Instructions to follow: Leave the images out and write out each entry exactly as shown.

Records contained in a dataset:

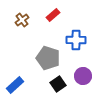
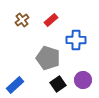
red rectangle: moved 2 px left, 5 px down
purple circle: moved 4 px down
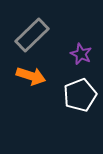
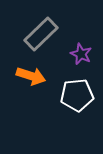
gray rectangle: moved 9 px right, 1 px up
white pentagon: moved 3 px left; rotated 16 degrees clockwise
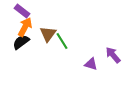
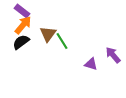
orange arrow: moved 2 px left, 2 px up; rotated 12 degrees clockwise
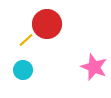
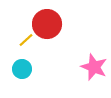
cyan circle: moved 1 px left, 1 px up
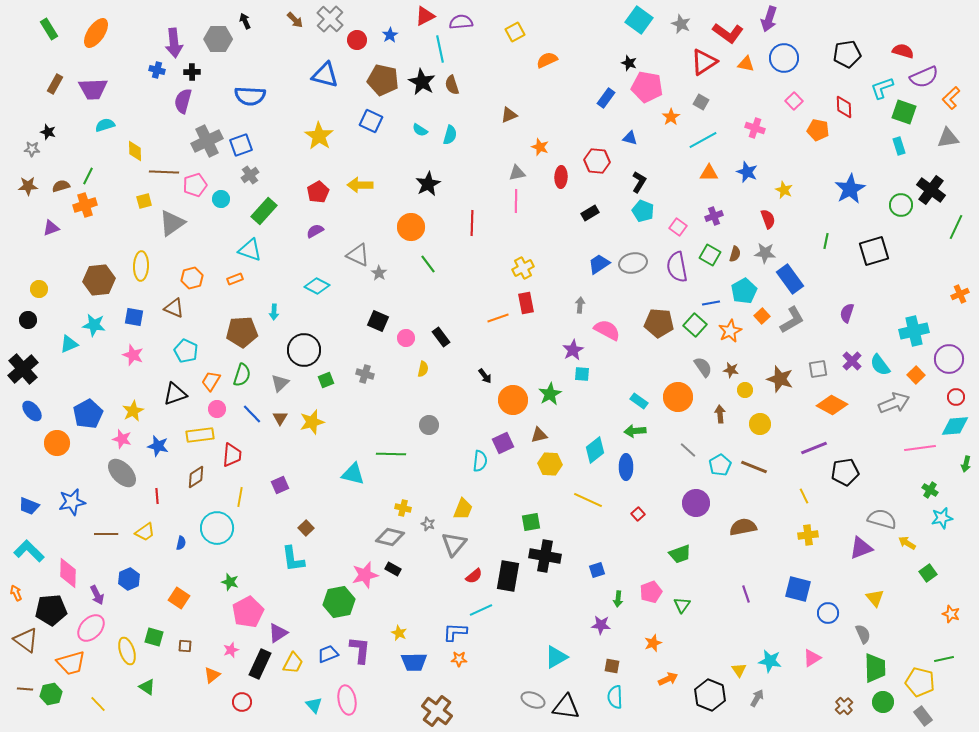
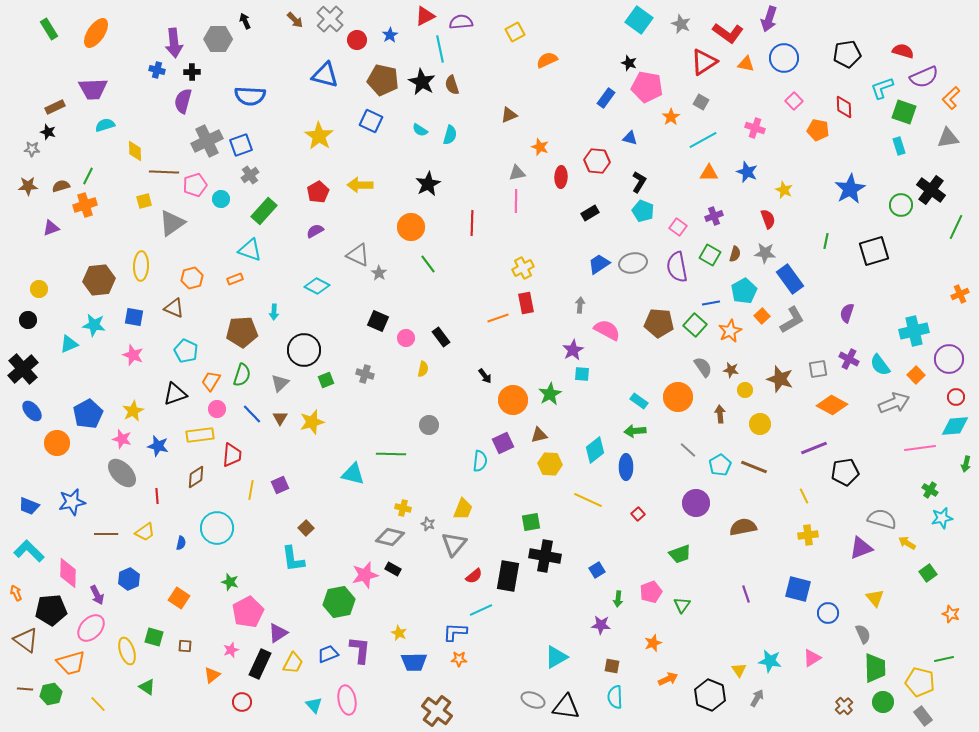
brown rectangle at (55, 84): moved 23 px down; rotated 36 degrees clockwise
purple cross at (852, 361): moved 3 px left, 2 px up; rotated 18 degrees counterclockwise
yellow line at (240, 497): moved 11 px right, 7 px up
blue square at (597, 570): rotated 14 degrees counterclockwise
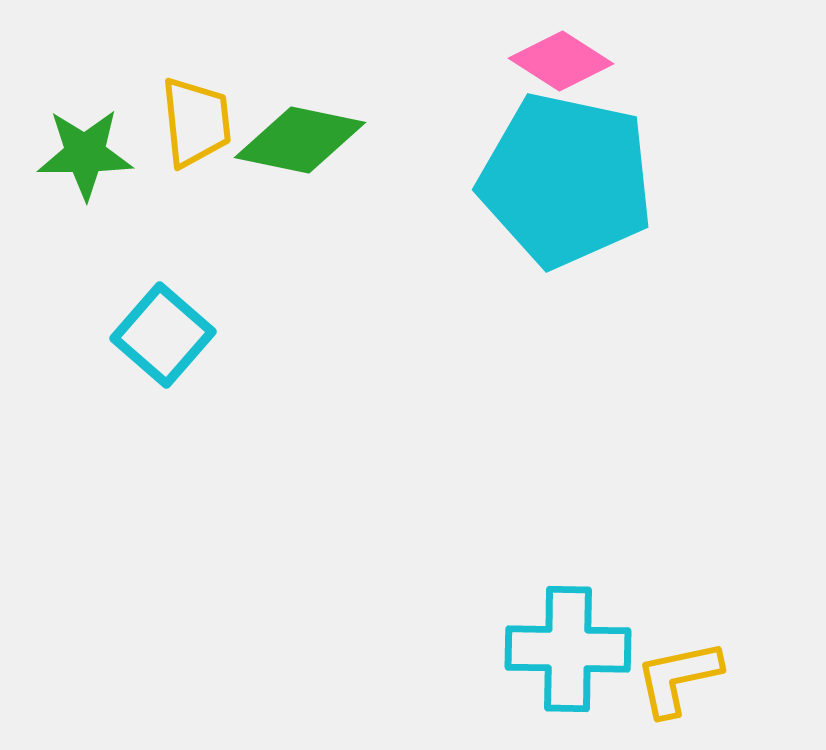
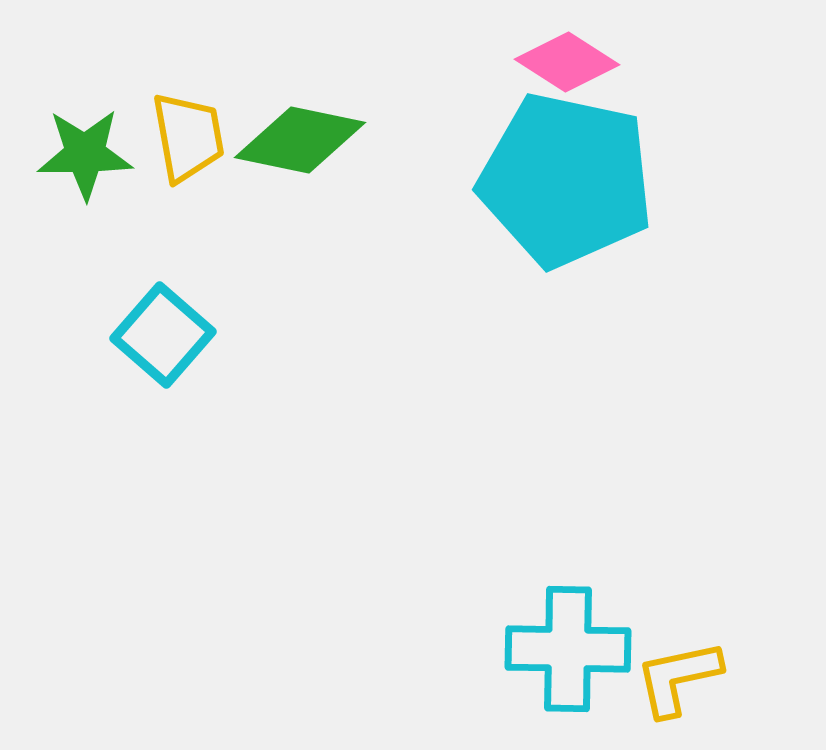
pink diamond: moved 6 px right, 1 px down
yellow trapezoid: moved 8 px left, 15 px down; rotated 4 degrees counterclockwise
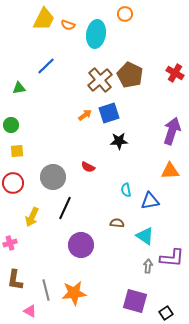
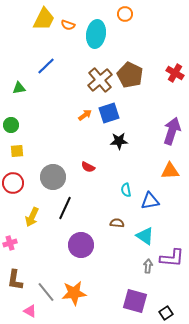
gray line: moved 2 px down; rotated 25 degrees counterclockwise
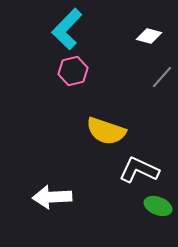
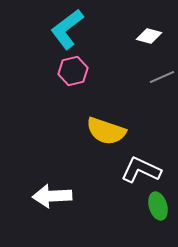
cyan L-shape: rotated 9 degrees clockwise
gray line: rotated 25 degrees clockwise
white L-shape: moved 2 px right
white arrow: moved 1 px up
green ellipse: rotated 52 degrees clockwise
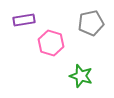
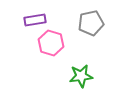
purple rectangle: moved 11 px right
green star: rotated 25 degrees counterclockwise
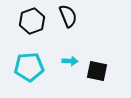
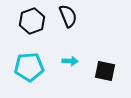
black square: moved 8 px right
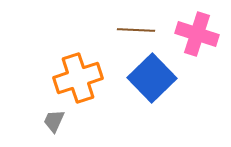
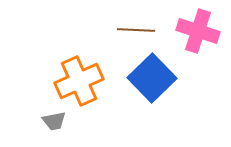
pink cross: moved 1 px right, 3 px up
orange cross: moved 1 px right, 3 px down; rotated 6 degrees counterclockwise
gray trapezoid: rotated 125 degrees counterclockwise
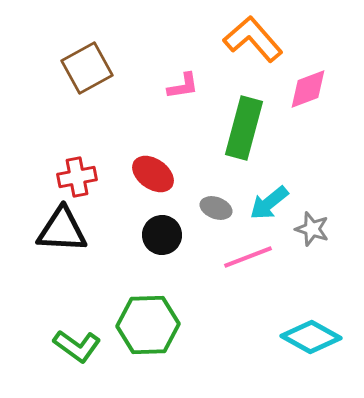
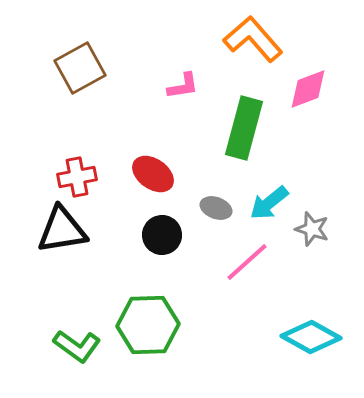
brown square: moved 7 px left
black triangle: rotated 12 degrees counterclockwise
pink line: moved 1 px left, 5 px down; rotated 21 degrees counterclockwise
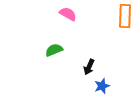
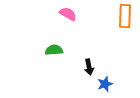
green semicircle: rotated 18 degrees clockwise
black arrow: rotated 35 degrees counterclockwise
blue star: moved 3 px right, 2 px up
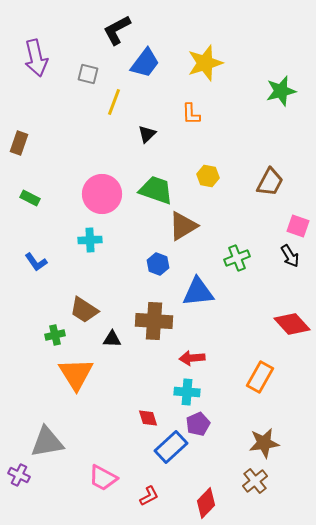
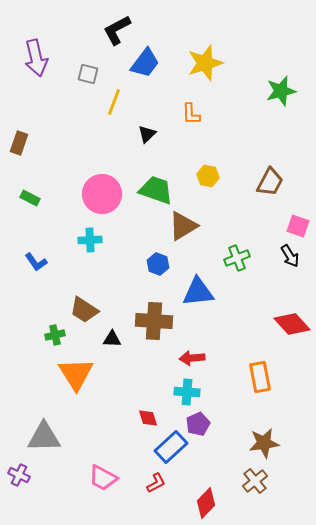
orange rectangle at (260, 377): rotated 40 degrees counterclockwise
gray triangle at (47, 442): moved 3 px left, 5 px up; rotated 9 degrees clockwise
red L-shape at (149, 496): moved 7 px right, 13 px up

Response to the task:
red rectangle: moved 2 px left, 5 px down
purple circle: moved 4 px down
gray rectangle: moved 9 px right, 1 px up
white pentagon: moved 3 px left; rotated 16 degrees clockwise
orange arrow: moved 2 px left, 2 px up; rotated 12 degrees clockwise
cyan circle: moved 1 px left, 1 px up
brown rectangle at (55, 84): moved 23 px down; rotated 36 degrees clockwise
purple cross at (852, 361): moved 3 px left, 2 px up; rotated 18 degrees counterclockwise
yellow line at (240, 497): moved 11 px right, 7 px up
blue square at (597, 570): rotated 14 degrees counterclockwise
pink diamond: moved 6 px right, 1 px down
yellow trapezoid: moved 8 px left, 15 px down; rotated 4 degrees counterclockwise
gray line: moved 2 px down; rotated 25 degrees counterclockwise
cyan L-shape: rotated 9 degrees clockwise
gray line: rotated 25 degrees clockwise
white L-shape: moved 2 px right
white arrow: moved 1 px up
green ellipse: rotated 52 degrees clockwise
purple rectangle: moved 11 px right
green star: rotated 25 degrees counterclockwise
black square: moved 8 px right
pink cross: moved 1 px right, 3 px up
orange cross: moved 1 px right, 3 px down; rotated 6 degrees counterclockwise
gray trapezoid: rotated 125 degrees counterclockwise
brown square: moved 7 px left
black triangle: rotated 12 degrees counterclockwise
pink line: moved 1 px left, 5 px down; rotated 21 degrees counterclockwise
green semicircle: rotated 18 degrees clockwise
black arrow: rotated 35 degrees counterclockwise
blue star: moved 3 px right, 2 px up
orange rectangle at (260, 377): rotated 40 degrees counterclockwise
gray triangle at (47, 442): moved 3 px left, 5 px up; rotated 9 degrees clockwise
red L-shape at (149, 496): moved 7 px right, 13 px up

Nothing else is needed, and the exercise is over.